= Instructions to follow =
Output only these lines, set down exactly: the one containing "BZ1: buzzer 5V" and each line after it through the end of the records.

= Edit difference data =
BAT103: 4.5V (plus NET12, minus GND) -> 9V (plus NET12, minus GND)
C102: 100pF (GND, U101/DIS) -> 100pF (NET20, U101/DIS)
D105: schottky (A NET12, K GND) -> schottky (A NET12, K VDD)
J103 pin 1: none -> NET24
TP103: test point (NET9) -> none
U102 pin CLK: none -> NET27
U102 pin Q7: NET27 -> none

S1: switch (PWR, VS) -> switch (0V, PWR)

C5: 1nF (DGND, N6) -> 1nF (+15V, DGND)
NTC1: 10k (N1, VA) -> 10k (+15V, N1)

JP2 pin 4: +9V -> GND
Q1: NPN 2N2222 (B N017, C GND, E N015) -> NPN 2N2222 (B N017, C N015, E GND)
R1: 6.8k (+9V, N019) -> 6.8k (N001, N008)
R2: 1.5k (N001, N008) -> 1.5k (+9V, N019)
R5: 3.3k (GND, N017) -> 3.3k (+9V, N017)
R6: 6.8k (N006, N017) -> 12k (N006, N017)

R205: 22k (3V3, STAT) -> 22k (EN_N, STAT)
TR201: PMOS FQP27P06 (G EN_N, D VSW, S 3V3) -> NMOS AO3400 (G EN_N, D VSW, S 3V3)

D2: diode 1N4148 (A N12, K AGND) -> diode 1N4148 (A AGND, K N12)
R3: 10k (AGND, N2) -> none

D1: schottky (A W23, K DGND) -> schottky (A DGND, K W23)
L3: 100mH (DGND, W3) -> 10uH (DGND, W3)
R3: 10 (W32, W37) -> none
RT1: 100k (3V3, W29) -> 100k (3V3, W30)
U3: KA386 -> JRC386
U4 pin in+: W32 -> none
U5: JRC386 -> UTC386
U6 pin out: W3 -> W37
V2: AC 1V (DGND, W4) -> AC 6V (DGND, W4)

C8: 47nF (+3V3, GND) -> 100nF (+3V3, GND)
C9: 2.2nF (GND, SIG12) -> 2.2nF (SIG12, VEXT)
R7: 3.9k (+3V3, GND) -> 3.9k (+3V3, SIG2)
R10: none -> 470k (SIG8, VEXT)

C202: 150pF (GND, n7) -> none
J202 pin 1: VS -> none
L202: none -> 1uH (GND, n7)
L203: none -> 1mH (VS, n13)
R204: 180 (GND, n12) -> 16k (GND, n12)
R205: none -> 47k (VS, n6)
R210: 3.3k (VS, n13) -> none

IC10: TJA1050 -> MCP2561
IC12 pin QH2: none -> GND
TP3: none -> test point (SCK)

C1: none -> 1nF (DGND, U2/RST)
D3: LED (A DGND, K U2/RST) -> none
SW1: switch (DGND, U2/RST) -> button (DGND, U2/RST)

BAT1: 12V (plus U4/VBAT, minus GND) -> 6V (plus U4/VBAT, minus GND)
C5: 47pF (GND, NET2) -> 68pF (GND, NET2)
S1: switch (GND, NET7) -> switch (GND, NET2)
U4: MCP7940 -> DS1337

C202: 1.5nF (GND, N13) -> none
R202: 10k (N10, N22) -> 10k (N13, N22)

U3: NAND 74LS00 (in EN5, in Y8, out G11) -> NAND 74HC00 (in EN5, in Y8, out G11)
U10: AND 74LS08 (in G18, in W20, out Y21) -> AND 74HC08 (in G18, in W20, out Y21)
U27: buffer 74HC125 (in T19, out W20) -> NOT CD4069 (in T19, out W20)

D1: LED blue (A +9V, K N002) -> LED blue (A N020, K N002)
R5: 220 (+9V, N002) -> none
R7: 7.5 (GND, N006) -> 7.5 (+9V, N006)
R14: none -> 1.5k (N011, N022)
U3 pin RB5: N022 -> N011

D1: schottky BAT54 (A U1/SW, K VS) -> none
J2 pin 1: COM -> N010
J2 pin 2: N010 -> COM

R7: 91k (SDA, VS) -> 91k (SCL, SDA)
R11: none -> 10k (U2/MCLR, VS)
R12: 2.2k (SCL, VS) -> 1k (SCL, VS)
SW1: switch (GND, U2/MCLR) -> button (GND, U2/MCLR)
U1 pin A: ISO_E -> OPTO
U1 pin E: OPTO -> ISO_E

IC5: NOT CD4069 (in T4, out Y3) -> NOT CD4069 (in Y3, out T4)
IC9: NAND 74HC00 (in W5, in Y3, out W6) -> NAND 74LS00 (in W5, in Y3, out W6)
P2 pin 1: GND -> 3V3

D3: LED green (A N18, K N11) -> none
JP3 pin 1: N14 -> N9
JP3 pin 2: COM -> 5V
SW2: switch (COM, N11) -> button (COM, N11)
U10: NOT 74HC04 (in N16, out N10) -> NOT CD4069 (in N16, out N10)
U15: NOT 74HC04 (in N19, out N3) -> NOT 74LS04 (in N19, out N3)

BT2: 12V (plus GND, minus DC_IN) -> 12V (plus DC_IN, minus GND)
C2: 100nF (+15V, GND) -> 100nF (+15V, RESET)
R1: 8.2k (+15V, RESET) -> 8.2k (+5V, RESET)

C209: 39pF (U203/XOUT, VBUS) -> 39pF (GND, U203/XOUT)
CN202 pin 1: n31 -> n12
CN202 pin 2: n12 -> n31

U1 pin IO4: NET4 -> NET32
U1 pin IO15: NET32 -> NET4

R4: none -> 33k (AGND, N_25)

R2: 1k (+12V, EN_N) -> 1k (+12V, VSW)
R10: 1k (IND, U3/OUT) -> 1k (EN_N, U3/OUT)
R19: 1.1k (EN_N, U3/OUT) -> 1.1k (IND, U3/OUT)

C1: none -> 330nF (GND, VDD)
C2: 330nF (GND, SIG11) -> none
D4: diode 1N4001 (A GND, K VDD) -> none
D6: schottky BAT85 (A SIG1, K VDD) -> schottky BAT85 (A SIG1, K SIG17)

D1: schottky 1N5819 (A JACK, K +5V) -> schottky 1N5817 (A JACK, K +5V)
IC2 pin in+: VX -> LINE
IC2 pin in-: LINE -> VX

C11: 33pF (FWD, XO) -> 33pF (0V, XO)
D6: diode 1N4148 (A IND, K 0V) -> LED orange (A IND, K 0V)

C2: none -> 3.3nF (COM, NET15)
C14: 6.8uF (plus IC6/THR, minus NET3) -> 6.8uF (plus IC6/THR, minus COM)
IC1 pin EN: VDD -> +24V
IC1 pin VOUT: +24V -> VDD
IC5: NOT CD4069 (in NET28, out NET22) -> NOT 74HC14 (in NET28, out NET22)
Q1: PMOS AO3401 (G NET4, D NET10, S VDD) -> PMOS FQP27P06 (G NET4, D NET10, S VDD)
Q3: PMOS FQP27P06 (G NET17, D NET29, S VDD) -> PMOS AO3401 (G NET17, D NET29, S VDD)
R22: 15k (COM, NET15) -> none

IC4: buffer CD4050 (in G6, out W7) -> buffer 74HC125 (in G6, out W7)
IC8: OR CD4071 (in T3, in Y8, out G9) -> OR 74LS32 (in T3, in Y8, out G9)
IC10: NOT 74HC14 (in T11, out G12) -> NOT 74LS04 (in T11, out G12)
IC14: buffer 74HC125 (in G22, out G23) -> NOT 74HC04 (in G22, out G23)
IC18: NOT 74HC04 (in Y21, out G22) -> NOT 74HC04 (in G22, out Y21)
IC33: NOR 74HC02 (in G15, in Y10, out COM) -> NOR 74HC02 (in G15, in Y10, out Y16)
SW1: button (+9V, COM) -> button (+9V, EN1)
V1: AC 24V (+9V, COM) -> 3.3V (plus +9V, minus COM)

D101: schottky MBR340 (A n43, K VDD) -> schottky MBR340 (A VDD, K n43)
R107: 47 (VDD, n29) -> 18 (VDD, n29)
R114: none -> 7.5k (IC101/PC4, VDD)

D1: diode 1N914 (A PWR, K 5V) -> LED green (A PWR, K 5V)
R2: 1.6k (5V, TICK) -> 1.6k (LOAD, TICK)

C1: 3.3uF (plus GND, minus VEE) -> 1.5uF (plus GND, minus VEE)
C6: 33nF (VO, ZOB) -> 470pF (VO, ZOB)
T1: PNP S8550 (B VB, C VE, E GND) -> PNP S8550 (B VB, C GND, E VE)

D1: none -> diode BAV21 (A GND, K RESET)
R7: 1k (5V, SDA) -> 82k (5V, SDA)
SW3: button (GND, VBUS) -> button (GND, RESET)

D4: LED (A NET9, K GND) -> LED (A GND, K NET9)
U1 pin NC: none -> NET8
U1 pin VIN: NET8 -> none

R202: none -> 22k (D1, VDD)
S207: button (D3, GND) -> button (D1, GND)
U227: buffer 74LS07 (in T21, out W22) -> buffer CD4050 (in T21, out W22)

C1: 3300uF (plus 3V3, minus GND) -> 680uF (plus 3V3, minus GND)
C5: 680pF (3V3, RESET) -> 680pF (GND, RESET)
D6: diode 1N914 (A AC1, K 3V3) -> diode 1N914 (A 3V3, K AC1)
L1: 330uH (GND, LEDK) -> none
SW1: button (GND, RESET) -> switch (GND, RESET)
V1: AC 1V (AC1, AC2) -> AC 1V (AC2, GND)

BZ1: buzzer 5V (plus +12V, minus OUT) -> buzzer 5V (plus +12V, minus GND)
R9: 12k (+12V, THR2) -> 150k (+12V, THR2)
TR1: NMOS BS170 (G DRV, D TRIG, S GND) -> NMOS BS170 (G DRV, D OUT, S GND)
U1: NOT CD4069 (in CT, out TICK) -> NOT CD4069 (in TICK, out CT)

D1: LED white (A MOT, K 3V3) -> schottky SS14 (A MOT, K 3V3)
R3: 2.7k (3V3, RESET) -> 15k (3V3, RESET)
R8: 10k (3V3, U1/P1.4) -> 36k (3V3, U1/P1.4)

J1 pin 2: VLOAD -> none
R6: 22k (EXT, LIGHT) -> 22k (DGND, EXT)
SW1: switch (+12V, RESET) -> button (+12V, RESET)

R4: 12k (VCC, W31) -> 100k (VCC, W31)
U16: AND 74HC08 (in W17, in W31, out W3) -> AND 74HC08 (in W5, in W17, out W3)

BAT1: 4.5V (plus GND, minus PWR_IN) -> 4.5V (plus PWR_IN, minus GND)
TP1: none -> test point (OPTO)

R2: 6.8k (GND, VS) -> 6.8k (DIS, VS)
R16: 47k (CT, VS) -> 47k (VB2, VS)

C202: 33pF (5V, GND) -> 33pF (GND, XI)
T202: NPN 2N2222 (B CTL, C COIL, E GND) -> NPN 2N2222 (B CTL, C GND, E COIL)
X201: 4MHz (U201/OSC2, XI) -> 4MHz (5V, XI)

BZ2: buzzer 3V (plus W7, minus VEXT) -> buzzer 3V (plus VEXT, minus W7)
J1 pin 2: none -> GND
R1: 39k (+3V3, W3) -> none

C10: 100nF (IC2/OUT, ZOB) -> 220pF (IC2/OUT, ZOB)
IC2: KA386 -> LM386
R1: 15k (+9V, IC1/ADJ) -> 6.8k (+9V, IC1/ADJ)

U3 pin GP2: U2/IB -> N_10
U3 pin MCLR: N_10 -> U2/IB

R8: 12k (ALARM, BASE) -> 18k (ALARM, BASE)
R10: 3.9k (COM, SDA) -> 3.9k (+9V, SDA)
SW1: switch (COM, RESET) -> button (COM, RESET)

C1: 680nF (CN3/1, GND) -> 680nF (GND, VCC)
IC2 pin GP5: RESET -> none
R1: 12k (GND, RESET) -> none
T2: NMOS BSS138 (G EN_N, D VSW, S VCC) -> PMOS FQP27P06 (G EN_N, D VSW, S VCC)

= Solution to the problem =
BZ1: buzzer 5V (plus +12V, minus OUT) -> buzzer 5V (plus +12V, minus GND)
R9: 12k (+12V, THR2) -> 150k (+12V, THR2)
TR1: NMOS BS170 (G DRV, D TRIG, S GND) -> NMOS BS170 (G DRV, D OUT, S GND)
U1: NOT CD4069 (in CT, out TICK) -> NOT CD4069 (in TICK, out CT)

D1: LED white (A MOT, K 3V3) -> schottky SS14 (A MOT, K 3V3)
R3: 2.7k (3V3, RESET) -> 15k (3V3, RESET)
R8: 10k (3V3, U1/P1.4) -> 36k (3V3, U1/P1.4)

J1 pin 2: VLOAD -> none
R6: 22k (EXT, LIGHT) -> 22k (DGND, EXT)
SW1: switch (+12V, RESET) -> button (+12V, RESET)

R4: 12k (VCC, W31) -> 100k (VCC, W31)
U16: AND 74HC08 (in W17, in W31, out W3) -> AND 74HC08 (in W5, in W17, out W3)

BAT1: 4.5V (plus GND, minus PWR_IN) -> 4.5V (plus PWR_IN, minus GND)
TP1: none -> test point (OPTO)

R2: 6.8k (GND, VS) -> 6.8k (DIS, VS)
R16: 47k (CT, VS) -> 47k (VB2, VS)

C202: 33pF (5V, GND) -> 33pF (GND, XI)
T202: NPN 2N2222 (B CTL, C COIL, E GND) -> NPN 2N2222 (B CTL, C GND, E COIL)
X201: 4MHz (U201/OSC2, XI) -> 4MHz (5V, XI)

BZ2: buzzer 3V (plus W7, minus VEXT) -> buzzer 3V (plus VEXT, minus W7)
J1 pin 2: none -> GND
R1: 39k (+3V3, W3) -> none

C10: 100nF (IC2/OUT, ZOB) -> 220pF (IC2/OUT, ZOB)
IC2: KA386 -> LM386
R1: 15k (+9V, IC1/ADJ) -> 6.8k (+9V, IC1/ADJ)

U3 pin GP2: U2/IB -> N_10
U3 pin MCLR: N_10 -> U2/IB

R8: 12k (ALARM, BASE) -> 18k (ALARM, BASE)
R10: 3.9k (COM, SDA) -> 3.9k (+9V, SDA)
SW1: switch (COM, RESET) -> button (COM, RESET)

C1: 680nF (CN3/1, GND) -> 680nF (GND, VCC)
IC2 pin GP5: RESET -> none
R1: 12k (GND, RESET) -> none
T2: NMOS BSS138 (G EN_N, D VSW, S VCC) -> PMOS FQP27P06 (G EN_N, D VSW, S VCC)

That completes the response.